* BEGIN *
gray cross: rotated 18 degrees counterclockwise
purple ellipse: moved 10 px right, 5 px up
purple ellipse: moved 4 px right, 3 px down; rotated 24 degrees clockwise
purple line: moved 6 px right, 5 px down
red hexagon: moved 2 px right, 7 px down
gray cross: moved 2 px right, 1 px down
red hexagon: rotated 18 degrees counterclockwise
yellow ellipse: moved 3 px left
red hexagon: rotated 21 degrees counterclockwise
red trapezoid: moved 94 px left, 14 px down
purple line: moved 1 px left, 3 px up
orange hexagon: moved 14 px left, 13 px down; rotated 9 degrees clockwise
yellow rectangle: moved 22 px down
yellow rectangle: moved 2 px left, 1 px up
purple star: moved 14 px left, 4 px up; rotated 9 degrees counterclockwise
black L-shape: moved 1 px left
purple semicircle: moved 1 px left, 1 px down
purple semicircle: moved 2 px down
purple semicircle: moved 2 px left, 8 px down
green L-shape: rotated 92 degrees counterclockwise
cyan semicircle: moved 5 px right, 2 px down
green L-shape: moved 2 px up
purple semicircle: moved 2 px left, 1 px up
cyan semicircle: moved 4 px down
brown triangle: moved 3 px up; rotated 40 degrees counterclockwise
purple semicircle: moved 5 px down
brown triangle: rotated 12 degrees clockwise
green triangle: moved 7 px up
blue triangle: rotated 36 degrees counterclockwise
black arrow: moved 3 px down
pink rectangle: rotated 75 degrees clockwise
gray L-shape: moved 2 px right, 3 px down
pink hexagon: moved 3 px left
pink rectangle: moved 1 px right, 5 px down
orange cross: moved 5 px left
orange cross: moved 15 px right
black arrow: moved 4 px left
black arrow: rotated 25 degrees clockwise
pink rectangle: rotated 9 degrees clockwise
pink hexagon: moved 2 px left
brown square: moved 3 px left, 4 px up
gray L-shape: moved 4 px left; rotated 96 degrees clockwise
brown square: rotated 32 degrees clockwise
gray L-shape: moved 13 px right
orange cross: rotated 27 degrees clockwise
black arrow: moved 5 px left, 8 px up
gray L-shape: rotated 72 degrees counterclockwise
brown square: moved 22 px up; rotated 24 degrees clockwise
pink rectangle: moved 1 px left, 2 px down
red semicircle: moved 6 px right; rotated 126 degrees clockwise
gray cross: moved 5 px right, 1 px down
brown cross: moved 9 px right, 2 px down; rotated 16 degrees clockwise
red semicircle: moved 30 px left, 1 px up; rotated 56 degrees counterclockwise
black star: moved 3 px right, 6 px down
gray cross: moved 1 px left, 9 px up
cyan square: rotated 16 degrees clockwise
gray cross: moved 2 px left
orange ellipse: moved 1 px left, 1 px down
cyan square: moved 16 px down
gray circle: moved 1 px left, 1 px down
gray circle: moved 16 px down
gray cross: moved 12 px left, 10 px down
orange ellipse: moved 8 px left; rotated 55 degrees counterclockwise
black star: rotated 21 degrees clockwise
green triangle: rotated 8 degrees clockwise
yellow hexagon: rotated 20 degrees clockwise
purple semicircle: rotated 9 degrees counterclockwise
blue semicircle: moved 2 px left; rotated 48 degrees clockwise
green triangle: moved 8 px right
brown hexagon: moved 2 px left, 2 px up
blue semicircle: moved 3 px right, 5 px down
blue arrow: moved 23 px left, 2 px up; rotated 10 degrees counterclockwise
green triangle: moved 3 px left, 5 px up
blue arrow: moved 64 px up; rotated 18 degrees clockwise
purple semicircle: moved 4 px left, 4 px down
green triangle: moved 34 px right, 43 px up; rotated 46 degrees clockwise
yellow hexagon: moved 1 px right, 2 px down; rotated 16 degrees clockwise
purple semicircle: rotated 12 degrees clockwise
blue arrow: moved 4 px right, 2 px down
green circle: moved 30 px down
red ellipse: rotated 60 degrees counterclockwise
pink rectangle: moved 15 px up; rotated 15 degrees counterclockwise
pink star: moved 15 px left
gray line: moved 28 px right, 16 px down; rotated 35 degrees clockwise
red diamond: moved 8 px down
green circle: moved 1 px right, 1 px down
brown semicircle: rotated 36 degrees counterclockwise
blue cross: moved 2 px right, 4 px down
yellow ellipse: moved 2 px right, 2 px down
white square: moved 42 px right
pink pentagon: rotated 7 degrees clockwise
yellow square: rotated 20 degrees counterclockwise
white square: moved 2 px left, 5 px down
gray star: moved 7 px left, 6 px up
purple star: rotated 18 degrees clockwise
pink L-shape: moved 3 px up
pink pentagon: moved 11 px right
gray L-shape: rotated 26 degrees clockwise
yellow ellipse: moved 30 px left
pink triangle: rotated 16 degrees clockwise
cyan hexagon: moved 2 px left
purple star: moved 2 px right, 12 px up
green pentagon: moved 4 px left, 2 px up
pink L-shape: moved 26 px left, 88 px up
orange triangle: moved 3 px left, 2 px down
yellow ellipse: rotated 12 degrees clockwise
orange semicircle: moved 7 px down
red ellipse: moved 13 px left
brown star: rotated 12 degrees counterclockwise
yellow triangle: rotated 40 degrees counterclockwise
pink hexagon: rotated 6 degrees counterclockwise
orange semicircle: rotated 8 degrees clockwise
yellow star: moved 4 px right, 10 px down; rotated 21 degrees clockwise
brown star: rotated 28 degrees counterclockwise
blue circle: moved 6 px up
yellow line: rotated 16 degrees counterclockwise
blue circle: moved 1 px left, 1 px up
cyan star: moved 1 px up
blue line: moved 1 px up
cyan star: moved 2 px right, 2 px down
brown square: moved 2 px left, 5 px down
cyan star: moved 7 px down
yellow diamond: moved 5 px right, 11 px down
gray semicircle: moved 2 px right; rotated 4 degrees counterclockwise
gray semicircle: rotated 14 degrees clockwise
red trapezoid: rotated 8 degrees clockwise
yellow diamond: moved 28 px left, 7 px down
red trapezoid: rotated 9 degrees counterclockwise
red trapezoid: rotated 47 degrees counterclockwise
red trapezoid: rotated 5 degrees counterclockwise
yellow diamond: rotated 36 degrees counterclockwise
* END *
> Prompt:
Find every line in the records above that contains the string "pentagon", matching case exactly, and copy each of those lines in full.

> Written reply:
pink pentagon: rotated 7 degrees clockwise
pink pentagon: moved 11 px right
green pentagon: moved 4 px left, 2 px up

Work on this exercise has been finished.